• [Problem details] The exercise calls for every entry that follows to be repeated exactly.

(Structured diff data)
==============================
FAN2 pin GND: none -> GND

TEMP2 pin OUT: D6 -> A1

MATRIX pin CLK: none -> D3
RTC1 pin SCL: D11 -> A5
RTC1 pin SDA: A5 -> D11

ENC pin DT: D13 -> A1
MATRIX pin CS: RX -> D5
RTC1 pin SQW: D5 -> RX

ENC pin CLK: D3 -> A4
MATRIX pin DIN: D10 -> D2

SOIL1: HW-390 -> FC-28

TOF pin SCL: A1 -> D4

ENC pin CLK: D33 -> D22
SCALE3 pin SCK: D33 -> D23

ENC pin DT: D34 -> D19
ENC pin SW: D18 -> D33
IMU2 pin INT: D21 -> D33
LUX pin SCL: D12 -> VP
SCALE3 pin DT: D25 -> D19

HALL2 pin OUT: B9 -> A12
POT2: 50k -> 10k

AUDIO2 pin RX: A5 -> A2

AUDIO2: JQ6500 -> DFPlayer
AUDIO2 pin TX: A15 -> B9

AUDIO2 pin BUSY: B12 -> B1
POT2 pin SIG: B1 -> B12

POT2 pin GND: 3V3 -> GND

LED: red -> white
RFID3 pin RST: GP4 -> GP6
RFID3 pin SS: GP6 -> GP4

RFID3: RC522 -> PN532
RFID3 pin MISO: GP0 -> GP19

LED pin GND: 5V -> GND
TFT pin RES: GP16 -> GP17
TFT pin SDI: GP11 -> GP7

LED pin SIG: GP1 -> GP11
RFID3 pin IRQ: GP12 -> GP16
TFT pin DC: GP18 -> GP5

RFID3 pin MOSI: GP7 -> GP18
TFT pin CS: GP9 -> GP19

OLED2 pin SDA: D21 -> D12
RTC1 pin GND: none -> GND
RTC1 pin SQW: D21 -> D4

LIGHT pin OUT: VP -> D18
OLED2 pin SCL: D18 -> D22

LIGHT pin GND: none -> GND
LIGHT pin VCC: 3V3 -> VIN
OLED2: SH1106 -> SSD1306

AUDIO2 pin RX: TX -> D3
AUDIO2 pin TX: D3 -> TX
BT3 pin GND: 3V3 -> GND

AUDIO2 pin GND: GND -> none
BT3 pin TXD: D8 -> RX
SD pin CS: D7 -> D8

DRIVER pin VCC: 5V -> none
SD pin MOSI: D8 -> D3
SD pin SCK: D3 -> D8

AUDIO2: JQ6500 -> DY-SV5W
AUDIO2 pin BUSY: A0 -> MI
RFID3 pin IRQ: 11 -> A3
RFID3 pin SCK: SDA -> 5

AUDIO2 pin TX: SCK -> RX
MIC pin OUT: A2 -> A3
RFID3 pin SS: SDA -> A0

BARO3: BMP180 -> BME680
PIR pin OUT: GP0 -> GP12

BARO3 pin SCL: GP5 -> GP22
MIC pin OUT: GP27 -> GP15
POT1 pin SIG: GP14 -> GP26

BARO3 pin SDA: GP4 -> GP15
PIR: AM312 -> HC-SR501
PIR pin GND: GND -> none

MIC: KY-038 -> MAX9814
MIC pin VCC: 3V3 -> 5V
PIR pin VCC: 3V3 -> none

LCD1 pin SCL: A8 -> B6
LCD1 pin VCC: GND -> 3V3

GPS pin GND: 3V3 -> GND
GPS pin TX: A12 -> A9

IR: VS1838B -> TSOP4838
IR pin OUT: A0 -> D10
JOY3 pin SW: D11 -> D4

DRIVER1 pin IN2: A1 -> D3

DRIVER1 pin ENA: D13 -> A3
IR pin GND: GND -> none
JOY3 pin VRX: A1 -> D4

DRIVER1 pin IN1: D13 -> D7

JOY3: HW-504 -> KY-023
==============================
• [Response to this task]
FAN2 pin GND: none -> GND

TEMP2 pin OUT: D6 -> A1

MATRIX pin CLK: none -> D3
RTC1 pin SCL: D11 -> A5
RTC1 pin SDA: A5 -> D11

ENC pin DT: D13 -> A1
MATRIX pin CS: RX -> D5
RTC1 pin SQW: D5 -> RX

ENC pin CLK: D3 -> A4
MATRIX pin DIN: D10 -> D2

SOIL1: HW-390 -> FC-28

TOF pin SCL: A1 -> D4

ENC pin CLK: D33 -> D22
SCALE3 pin SCK: D33 -> D23

ENC pin DT: D34 -> D19
ENC pin SW: D18 -> D33
IMU2 pin INT: D21 -> D33
LUX pin SCL: D12 -> VP
SCALE3 pin DT: D25 -> D19

HALL2 pin OUT: B9 -> A12
POT2: 50k -> 10k

AUDIO2 pin RX: A5 -> A2

AUDIO2: JQ6500 -> DFPlayer
AUDIO2 pin TX: A15 -> B9

AUDIO2 pin BUSY: B12 -> B1
POT2 pin SIG: B1 -> B12

POT2 pin GND: 3V3 -> GND

LED: red -> white
RFID3 pin RST: GP4 -> GP6
RFID3 pin SS: GP6 -> GP4

RFID3: RC522 -> PN532
RFID3 pin MISO: GP0 -> GP19

LED pin GND: 5V -> GND
TFT pin RES: GP16 -> GP17
TFT pin SDI: GP11 -> GP7

LED pin SIG: GP1 -> GP11
RFID3 pin IRQ: GP12 -> GP16
TFT pin DC: GP18 -> GP5

RFID3 pin MOSI: GP7 -> GP18
TFT pin CS: GP9 -> GP19

OLED2 pin SDA: D21 -> D12
RTC1 pin GND: none -> GND
RTC1 pin SQW: D21 -> D4

LIGHT pin OUT: VP -> D18
OLED2 pin SCL: D18 -> D22

LIGHT pin GND: none -> GND
LIGHT pin VCC: 3V3 -> VIN
OLED2: SH1106 -> SSD1306

AUDIO2 pin RX: TX -> D3
AUDIO2 pin TX: D3 -> TX
BT3 pin GND: 3V3 -> GND

AUDIO2 pin GND: GND -> none
BT3 pin TXD: D8 -> RX
SD pin CS: D7 -> D8

DRIVER pin VCC: 5V -> none
SD pin MOSI: D8 -> D3
SD pin SCK: D3 -> D8

AUDIO2: JQ6500 -> DY-SV5W
AUDIO2 pin BUSY: A0 -> MI
RFID3 pin IRQ: 11 -> A3
RFID3 pin SCK: SDA -> 5

AUDIO2 pin TX: SCK -> RX
MIC pin OUT: A2 -> A3
RFID3 pin SS: SDA -> A0

BARO3: BMP180 -> BME680
PIR pin OUT: GP0 -> GP12

BARO3 pin SCL: GP5 -> GP22
MIC pin OUT: GP27 -> GP15
POT1 pin SIG: GP14 -> GP26

BARO3 pin SDA: GP4 -> GP15
PIR: AM312 -> HC-SR501
PIR pin GND: GND -> none

MIC: KY-038 -> MAX9814
MIC pin VCC: 3V3 -> 5V
PIR pin VCC: 3V3 -> none

LCD1 pin SCL: A8 -> B6
LCD1 pin VCC: GND -> 3V3

GPS pin GND: 3V3 -> GND
GPS pin TX: A12 -> A9

IR: VS1838B -> TSOP4838
IR pin OUT: A0 -> D10
JOY3 pin SW: D11 -> D4

DRIVER1 pin IN2: A1 -> D3

DRIVER1 pin ENA: D13 -> A3
IR pin GND: GND -> none
JOY3 pin VRX: A1 -> D4

DRIVER1 pin IN1: D13 -> D7

JOY3: HW-504 -> KY-023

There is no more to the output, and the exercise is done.